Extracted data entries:
# # # #
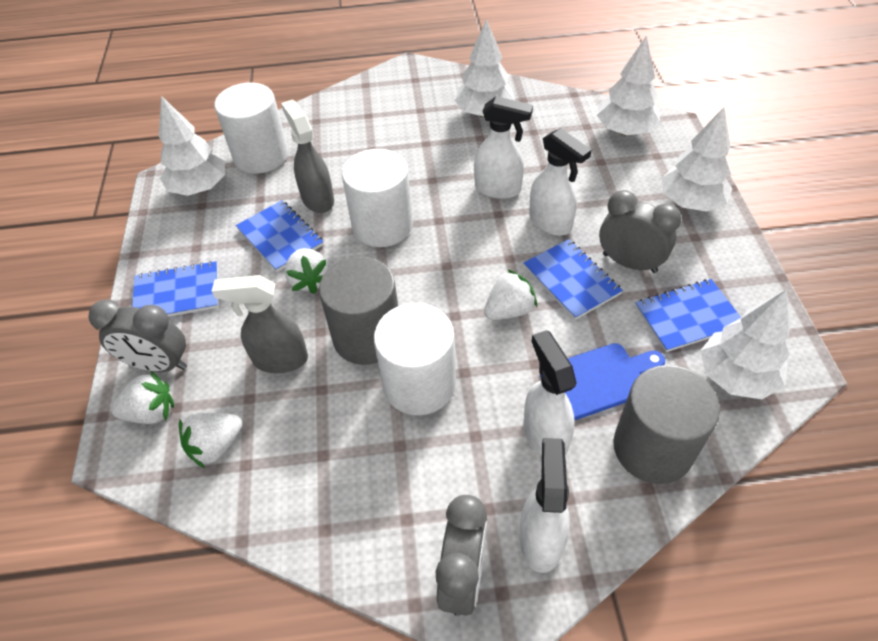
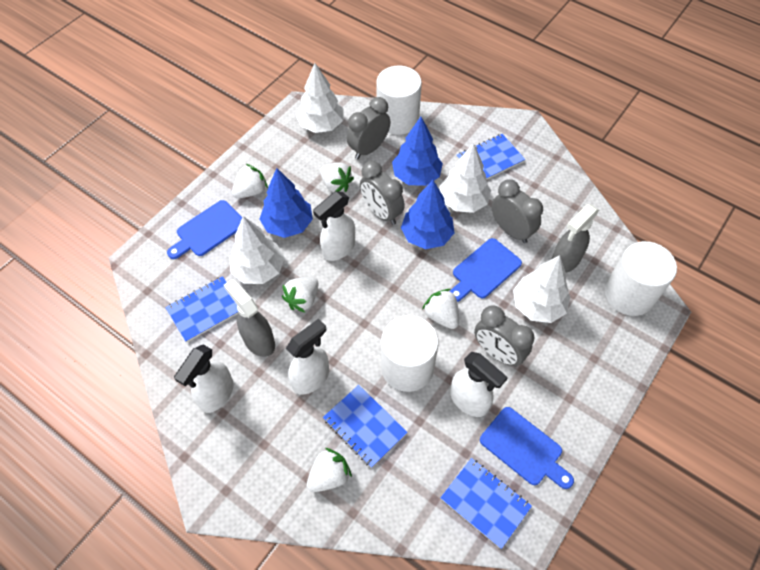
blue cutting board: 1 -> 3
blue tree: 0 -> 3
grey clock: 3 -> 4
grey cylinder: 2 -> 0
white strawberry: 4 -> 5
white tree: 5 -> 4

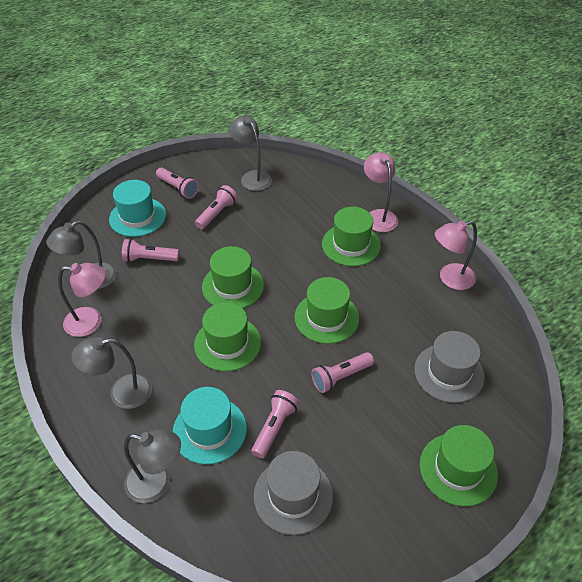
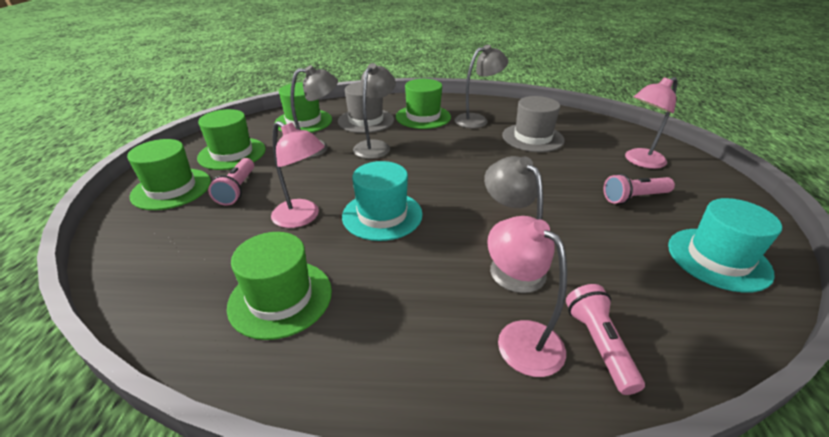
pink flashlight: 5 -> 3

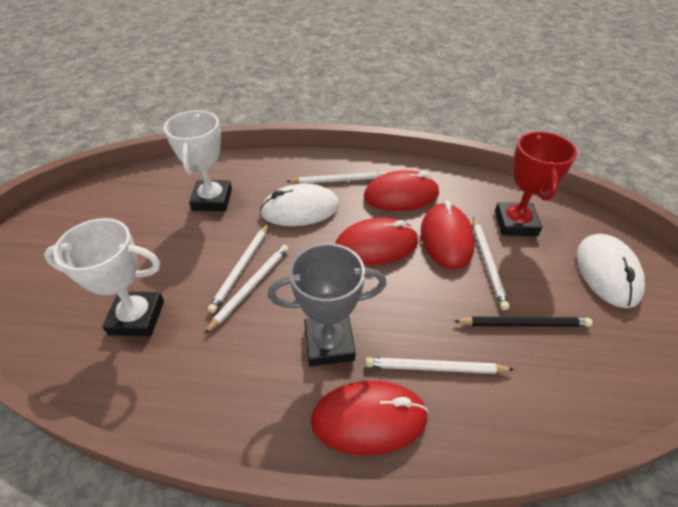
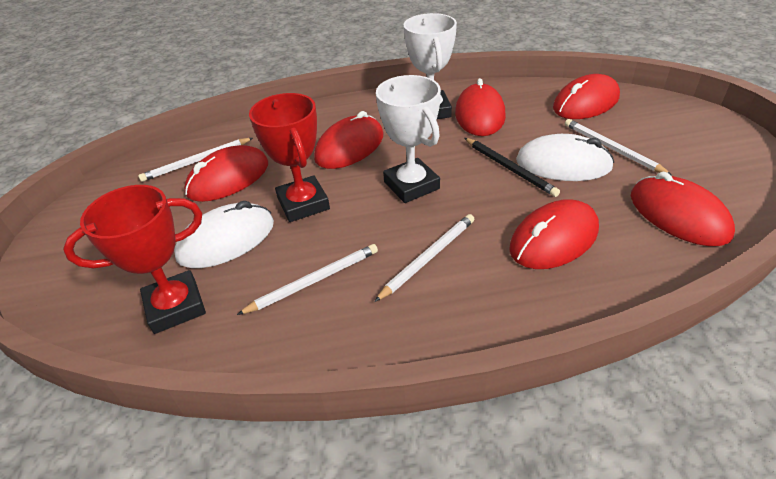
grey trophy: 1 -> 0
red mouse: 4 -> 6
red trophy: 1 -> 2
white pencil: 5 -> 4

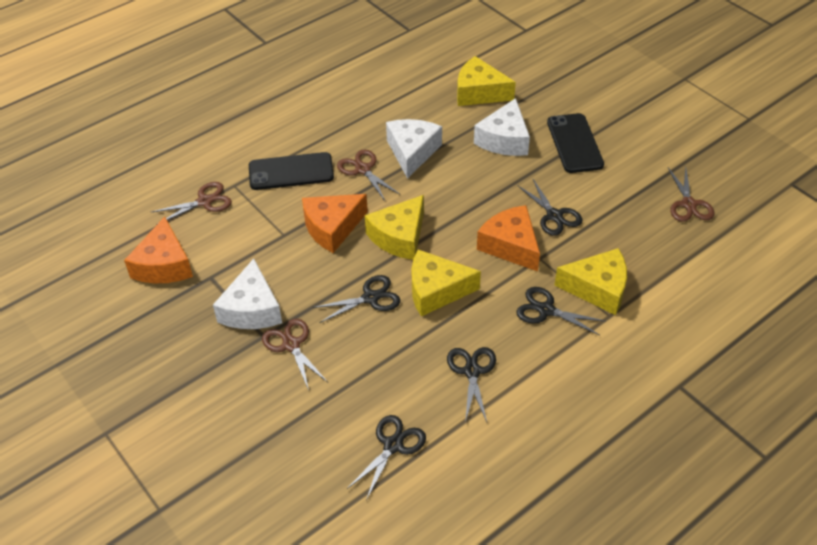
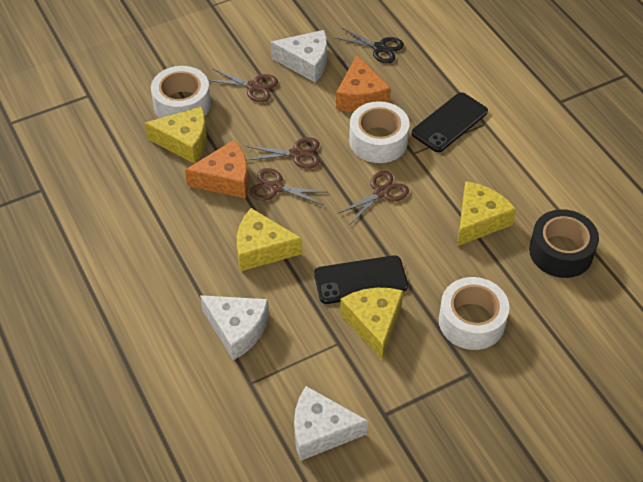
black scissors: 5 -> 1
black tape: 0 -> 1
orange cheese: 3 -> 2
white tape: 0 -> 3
# # # #
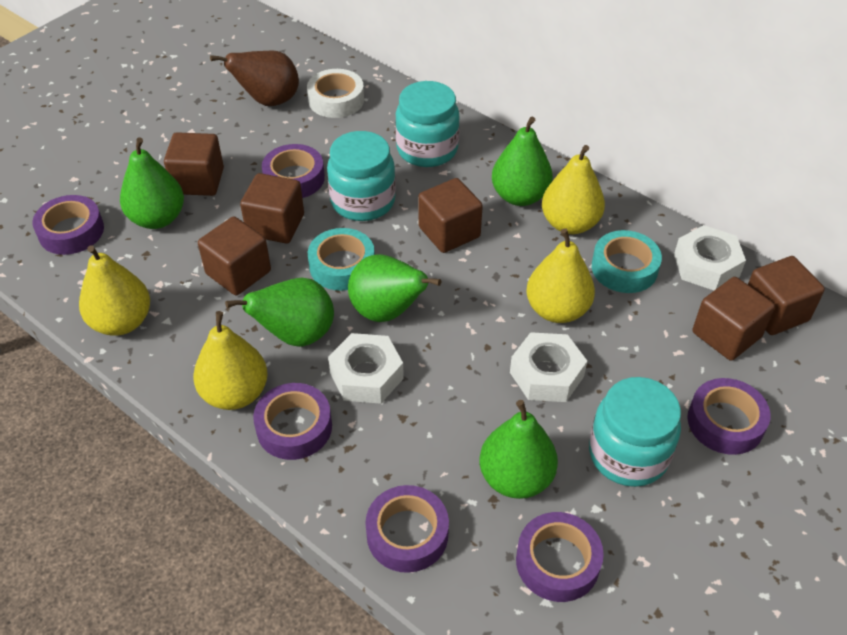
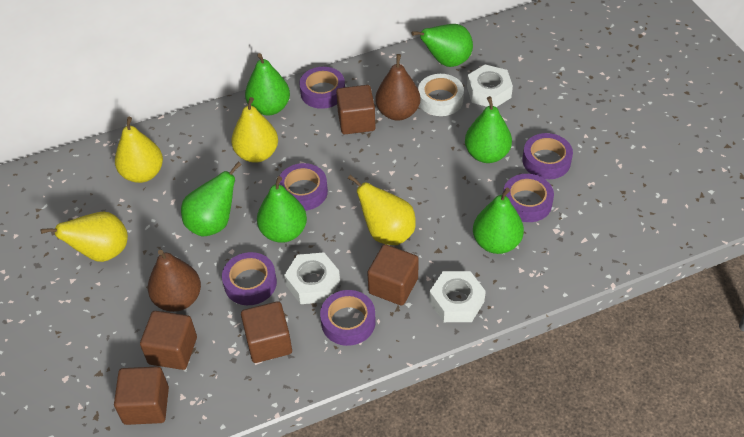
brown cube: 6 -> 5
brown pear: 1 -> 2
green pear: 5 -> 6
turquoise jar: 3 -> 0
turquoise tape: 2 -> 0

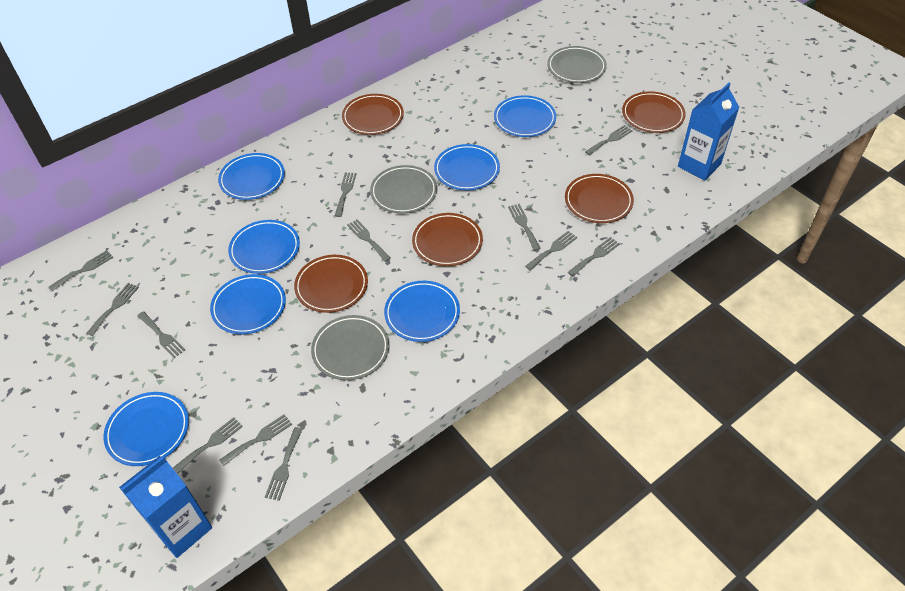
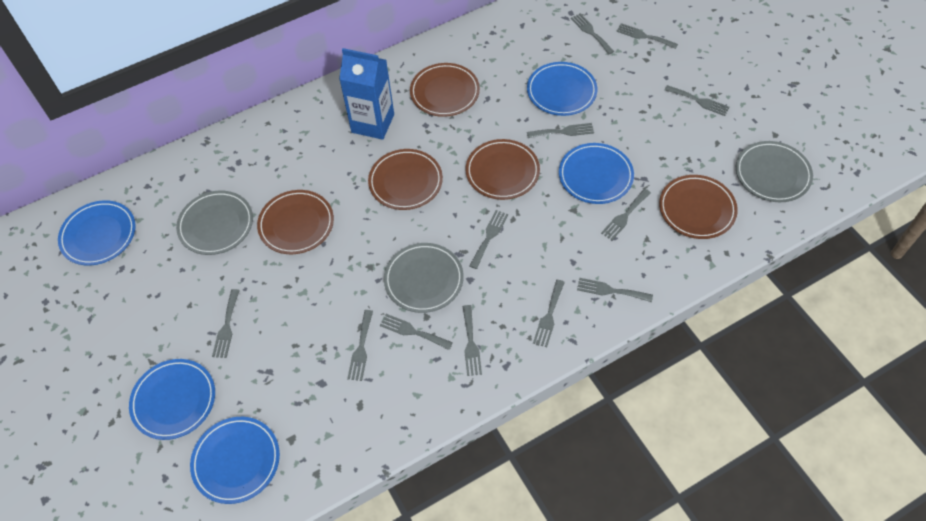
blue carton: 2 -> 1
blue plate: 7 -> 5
# # # #
_WORK TO COMPLETE_. Copy out every line of the entries where the string "blue" shows up.

_ANSWER TO THIS PROBLEM_.
blue cutting board: 1 -> 3
blue tree: 0 -> 3
blue carton: 2 -> 1
blue plate: 7 -> 5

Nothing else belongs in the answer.